■ **Exercise objective**:
Find the lines holding the string "RADIO" in the data, then copy all of them.

■ **Data section**:

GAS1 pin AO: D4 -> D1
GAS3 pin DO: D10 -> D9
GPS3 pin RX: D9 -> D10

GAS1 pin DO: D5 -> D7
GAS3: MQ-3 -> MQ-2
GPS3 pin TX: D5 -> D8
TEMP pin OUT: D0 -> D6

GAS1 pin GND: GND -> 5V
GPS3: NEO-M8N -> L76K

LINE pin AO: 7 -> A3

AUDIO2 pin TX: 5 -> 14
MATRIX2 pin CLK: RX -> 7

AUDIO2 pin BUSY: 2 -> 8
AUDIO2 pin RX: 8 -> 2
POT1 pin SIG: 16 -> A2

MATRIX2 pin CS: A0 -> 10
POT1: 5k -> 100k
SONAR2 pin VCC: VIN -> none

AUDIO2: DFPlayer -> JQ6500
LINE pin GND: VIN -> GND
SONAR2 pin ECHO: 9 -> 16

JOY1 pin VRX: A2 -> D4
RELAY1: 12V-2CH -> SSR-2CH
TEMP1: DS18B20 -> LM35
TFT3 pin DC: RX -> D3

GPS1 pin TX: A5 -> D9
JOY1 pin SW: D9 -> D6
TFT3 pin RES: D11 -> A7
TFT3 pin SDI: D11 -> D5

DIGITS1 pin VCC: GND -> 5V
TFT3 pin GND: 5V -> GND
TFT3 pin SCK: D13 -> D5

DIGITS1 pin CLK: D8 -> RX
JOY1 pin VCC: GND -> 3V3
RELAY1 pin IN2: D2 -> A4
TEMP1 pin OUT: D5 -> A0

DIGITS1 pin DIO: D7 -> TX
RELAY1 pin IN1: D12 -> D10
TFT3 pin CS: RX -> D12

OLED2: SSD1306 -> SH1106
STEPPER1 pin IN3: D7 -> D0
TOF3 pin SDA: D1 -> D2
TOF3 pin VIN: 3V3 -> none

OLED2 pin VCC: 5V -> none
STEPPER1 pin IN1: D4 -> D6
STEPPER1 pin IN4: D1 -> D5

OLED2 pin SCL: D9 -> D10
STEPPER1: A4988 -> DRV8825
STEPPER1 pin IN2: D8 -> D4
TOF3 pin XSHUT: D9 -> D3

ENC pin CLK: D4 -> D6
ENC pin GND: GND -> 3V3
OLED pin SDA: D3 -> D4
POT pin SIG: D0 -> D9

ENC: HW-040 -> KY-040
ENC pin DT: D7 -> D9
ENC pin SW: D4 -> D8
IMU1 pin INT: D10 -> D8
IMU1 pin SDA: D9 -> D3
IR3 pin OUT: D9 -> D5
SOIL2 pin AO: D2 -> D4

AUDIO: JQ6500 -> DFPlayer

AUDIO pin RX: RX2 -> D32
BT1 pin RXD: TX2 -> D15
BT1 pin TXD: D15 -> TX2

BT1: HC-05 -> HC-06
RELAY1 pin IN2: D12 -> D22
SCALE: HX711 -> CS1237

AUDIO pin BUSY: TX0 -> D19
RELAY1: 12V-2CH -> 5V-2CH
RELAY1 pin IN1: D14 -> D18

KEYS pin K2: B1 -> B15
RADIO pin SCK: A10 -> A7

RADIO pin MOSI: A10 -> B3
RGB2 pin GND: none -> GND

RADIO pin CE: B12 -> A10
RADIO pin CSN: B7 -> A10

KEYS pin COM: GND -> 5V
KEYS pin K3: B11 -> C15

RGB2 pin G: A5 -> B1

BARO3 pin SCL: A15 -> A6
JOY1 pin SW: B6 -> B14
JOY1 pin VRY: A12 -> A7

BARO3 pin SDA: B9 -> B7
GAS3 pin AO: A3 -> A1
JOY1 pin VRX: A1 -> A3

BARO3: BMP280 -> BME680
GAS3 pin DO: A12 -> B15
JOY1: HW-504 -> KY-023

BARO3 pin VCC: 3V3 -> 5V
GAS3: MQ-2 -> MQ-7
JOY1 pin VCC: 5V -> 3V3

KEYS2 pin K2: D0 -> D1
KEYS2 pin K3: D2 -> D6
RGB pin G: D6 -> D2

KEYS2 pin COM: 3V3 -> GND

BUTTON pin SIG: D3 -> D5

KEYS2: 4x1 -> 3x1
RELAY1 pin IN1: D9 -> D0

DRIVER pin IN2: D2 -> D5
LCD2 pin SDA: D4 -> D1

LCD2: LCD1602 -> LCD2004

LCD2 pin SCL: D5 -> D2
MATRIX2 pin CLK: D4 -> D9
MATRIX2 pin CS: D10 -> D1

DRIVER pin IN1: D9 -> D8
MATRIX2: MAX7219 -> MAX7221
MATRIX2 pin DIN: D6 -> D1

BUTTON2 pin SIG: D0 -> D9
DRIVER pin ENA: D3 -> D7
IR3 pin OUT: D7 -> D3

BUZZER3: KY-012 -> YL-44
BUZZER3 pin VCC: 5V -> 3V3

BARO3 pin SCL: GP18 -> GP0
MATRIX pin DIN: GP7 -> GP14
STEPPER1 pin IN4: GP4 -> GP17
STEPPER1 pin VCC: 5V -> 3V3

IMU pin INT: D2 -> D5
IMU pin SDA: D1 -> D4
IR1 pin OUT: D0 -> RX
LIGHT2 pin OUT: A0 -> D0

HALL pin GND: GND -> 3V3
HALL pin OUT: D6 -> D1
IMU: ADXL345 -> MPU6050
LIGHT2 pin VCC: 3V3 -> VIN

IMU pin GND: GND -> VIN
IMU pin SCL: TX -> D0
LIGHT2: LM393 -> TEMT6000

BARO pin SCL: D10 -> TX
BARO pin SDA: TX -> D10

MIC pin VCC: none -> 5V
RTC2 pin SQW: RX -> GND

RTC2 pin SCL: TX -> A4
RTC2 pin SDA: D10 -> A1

■ **Result of this task**:
RADIO pin SCK: A10 -> A7
RADIO pin MOSI: A10 -> B3
RADIO pin CE: B12 -> A10
RADIO pin CSN: B7 -> A10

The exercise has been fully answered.